● Aim of the task: Leave out all lines before the one containing "orange plate: 0 -> 3", and copy that line and all the rest below it exactly.
**** Data supplied
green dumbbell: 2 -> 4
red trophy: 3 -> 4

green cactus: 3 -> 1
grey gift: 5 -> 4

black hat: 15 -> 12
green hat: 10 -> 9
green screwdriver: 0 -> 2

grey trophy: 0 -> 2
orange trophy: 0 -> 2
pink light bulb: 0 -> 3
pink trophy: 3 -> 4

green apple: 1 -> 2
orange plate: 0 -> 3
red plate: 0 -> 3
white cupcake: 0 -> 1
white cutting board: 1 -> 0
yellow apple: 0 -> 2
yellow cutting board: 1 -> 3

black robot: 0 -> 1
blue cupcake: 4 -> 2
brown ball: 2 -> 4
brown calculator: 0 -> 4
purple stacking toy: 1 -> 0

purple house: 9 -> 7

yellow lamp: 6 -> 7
********
● Answer box:
orange plate: 0 -> 3
red plate: 0 -> 3
white cupcake: 0 -> 1
white cutting board: 1 -> 0
yellow apple: 0 -> 2
yellow cutting board: 1 -> 3

black robot: 0 -> 1
blue cupcake: 4 -> 2
brown ball: 2 -> 4
brown calculator: 0 -> 4
purple stacking toy: 1 -> 0

purple house: 9 -> 7

yellow lamp: 6 -> 7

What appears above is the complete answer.